[Records from a data collection]
-=-=-

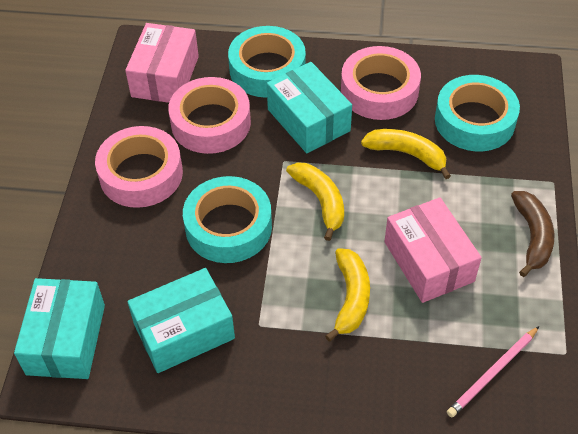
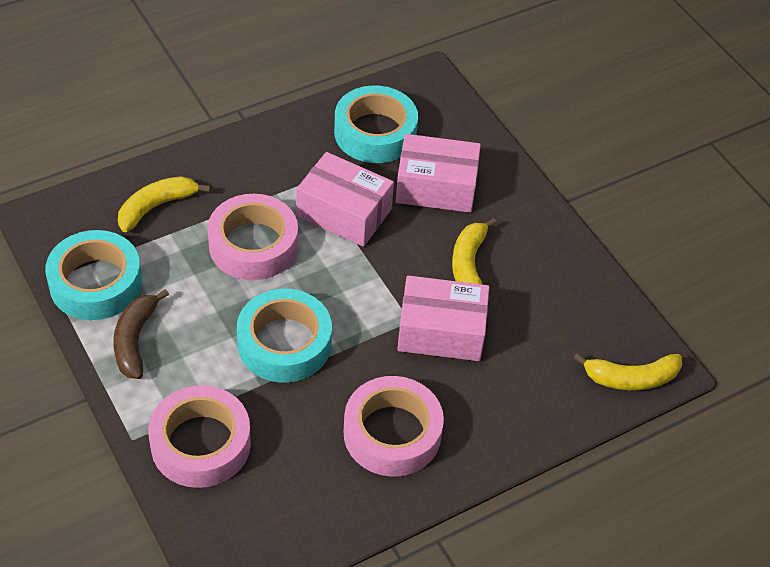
pink box: 2 -> 3
pink pencil: 1 -> 0
turquoise box: 3 -> 0

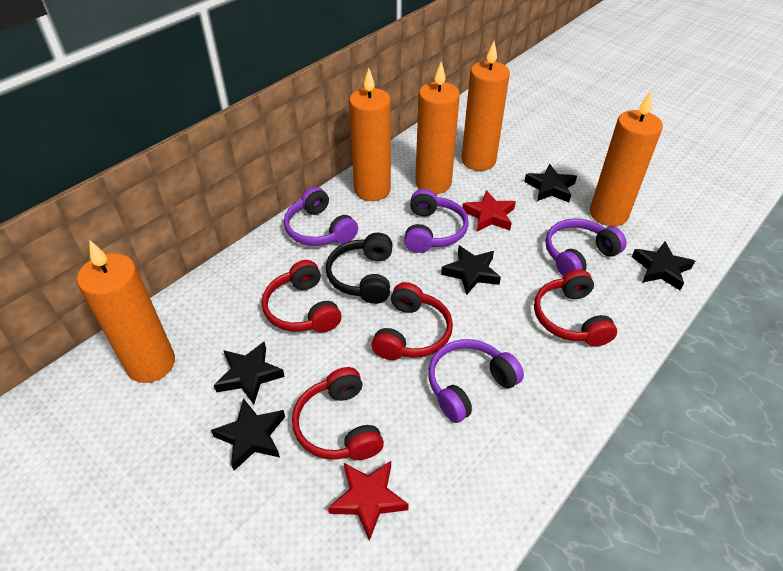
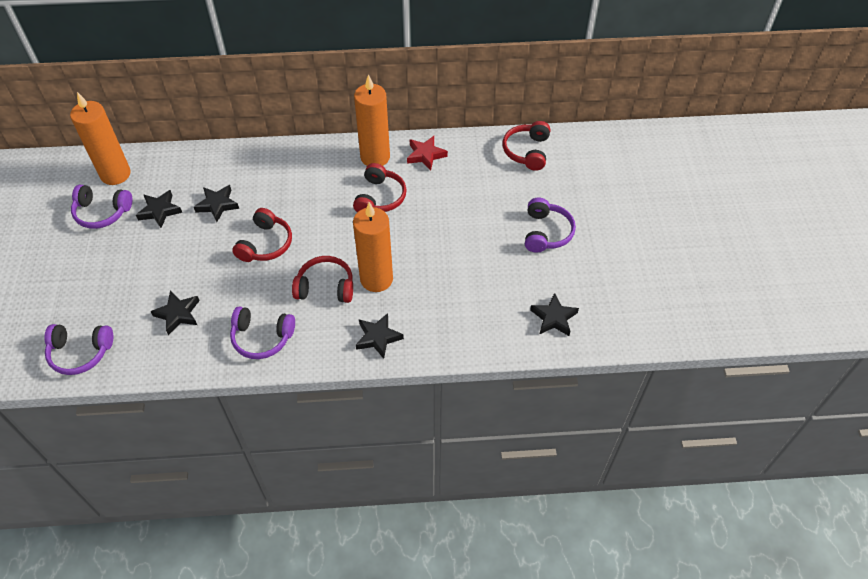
black headphones: 1 -> 0
orange candle: 5 -> 3
red star: 2 -> 1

-=-=-

Work request ▸
In the data above, find the line containing "turquoise box: 3 -> 0", then output it and every later line exactly, without the pictures.

Exercise solution ▸
turquoise box: 3 -> 0

black headphones: 1 -> 0
orange candle: 5 -> 3
red star: 2 -> 1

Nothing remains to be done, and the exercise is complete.